WHAT YOU NEED TO DO
Skip the pictures. Transcribe the rest of the data below without changing a word.

THE DATA

-----

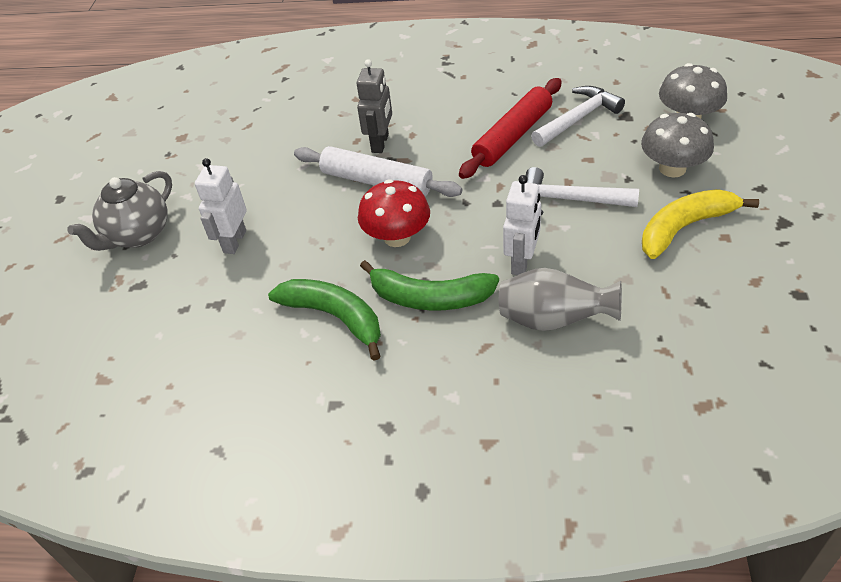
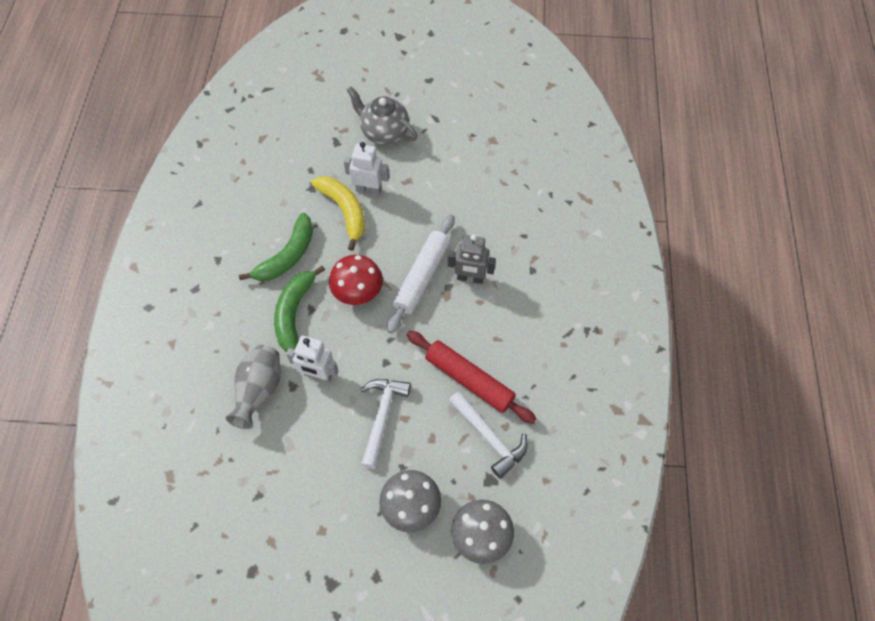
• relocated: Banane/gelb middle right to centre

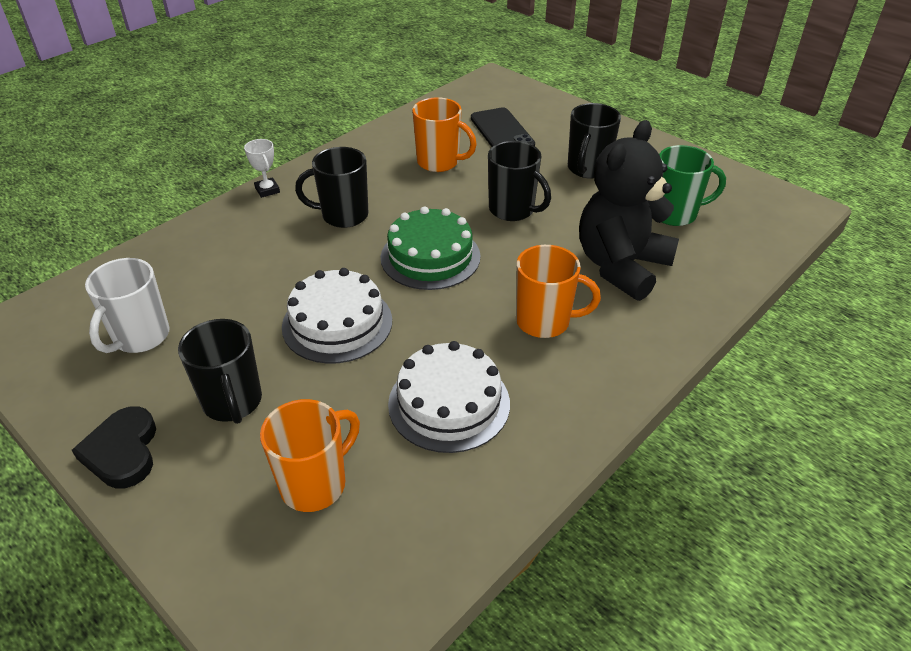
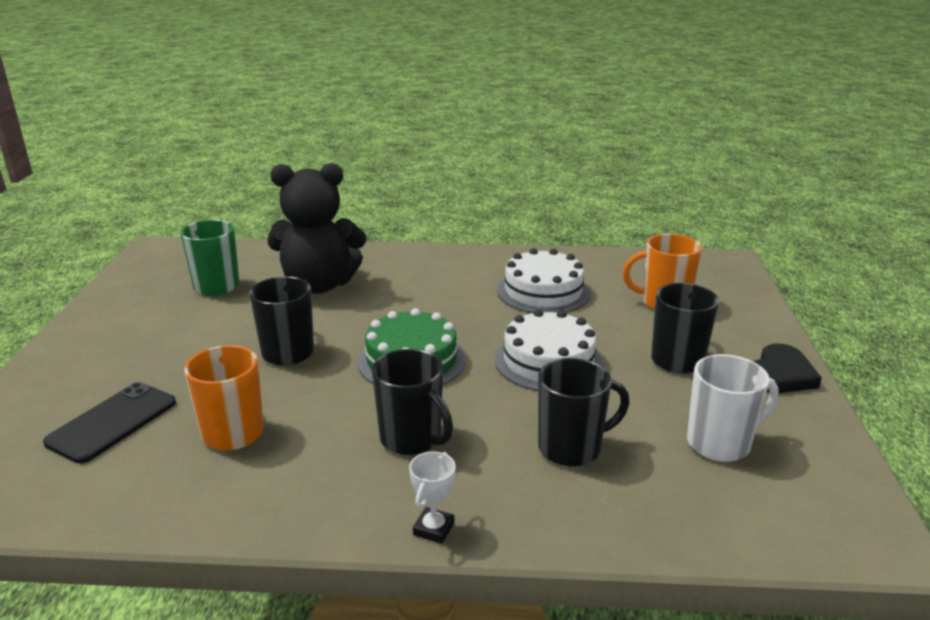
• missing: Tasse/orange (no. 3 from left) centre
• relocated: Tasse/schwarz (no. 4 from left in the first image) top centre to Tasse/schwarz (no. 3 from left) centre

-----

RESPONSE BOX
• relocated: Banane/gelb middle right to centre

• missing: Tasse/orange (no. 3 from left) centre
• relocated: Tasse/schwarz (no. 4 from left in the first image) top centre to Tasse/schwarz (no. 3 from left) centre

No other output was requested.